— PROVIDED ENTRIES —
»»
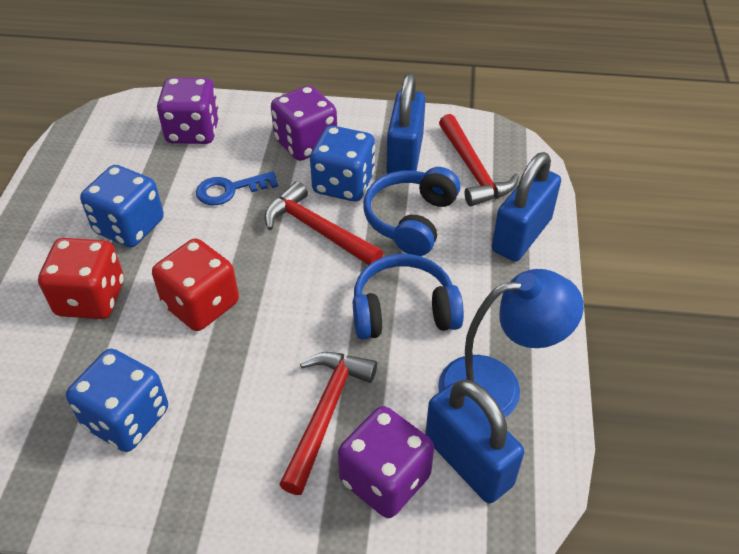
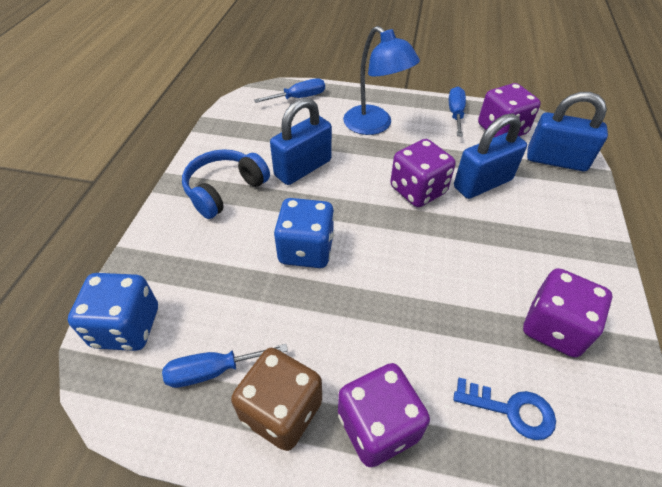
blue dice: 3 -> 2
blue headphones: 2 -> 1
blue screwdriver: 0 -> 3
brown dice: 0 -> 1
purple dice: 3 -> 4
red dice: 2 -> 0
red hammer: 3 -> 0

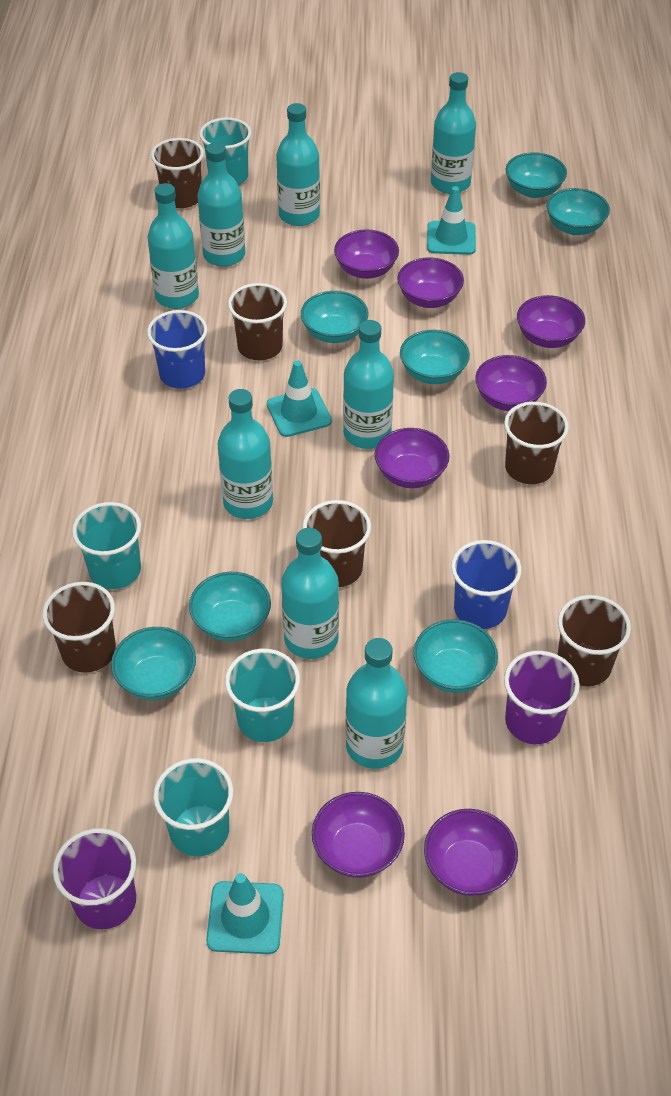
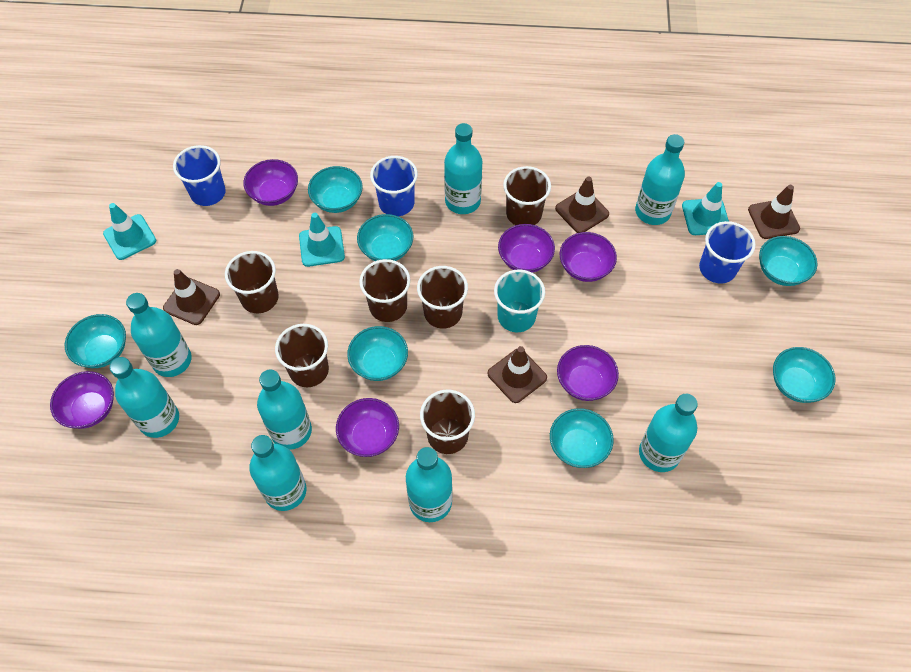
blue cup: 2 -> 3
brown traffic cone: 0 -> 4
purple bowl: 7 -> 6
purple cup: 2 -> 0
turquoise cup: 4 -> 1

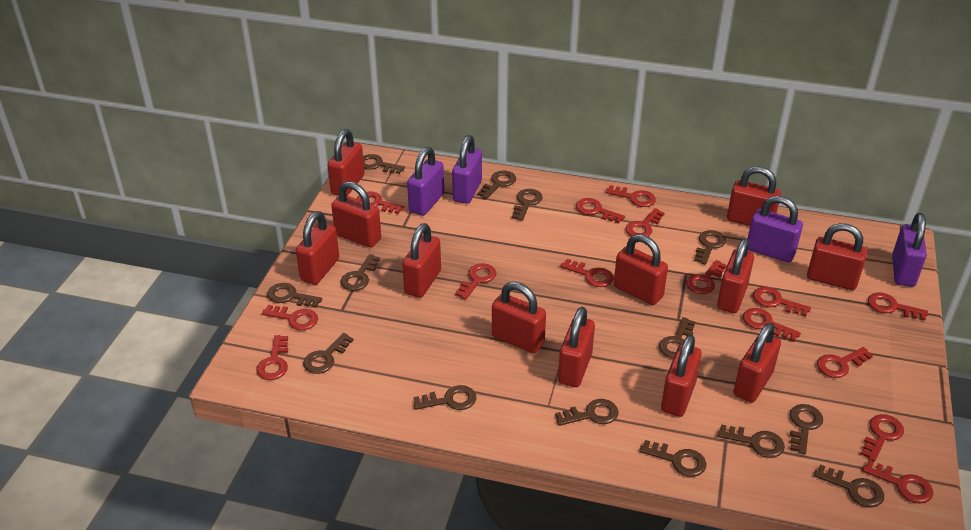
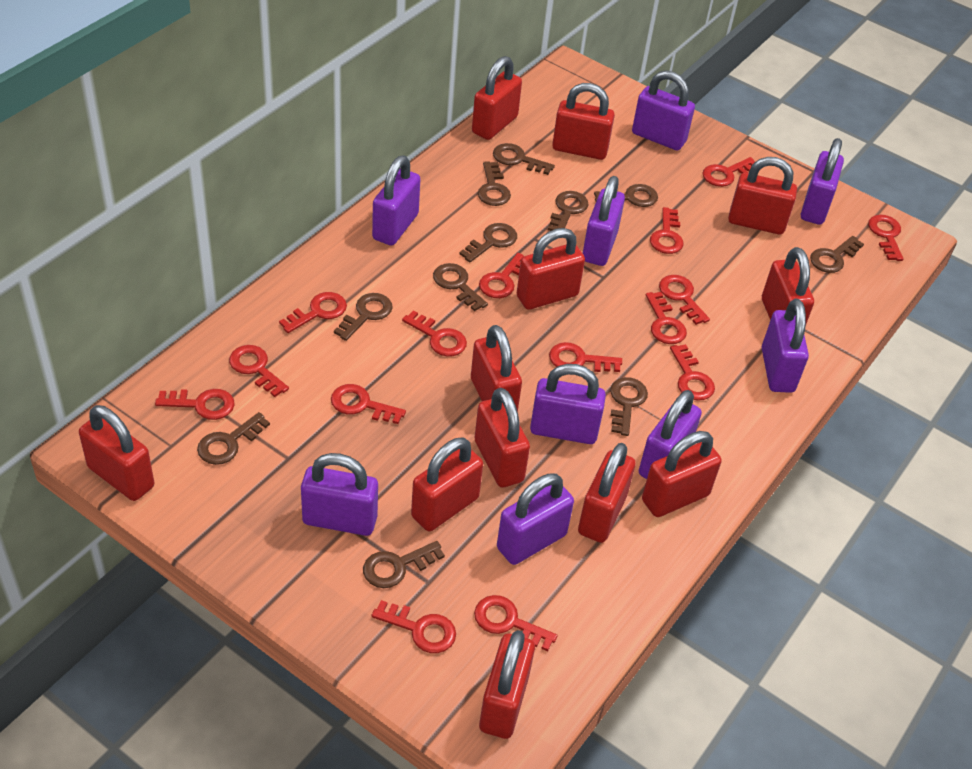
brown key: 14 -> 11
purple padlock: 4 -> 9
««
Print only the lines running from the line that contains "brown dice: 0 -> 1" to the final line of the listing, both included. Omit every picture.

brown dice: 0 -> 1
purple dice: 3 -> 4
red dice: 2 -> 0
red hammer: 3 -> 0

blue cup: 2 -> 3
brown traffic cone: 0 -> 4
purple bowl: 7 -> 6
purple cup: 2 -> 0
turquoise cup: 4 -> 1

brown key: 14 -> 11
purple padlock: 4 -> 9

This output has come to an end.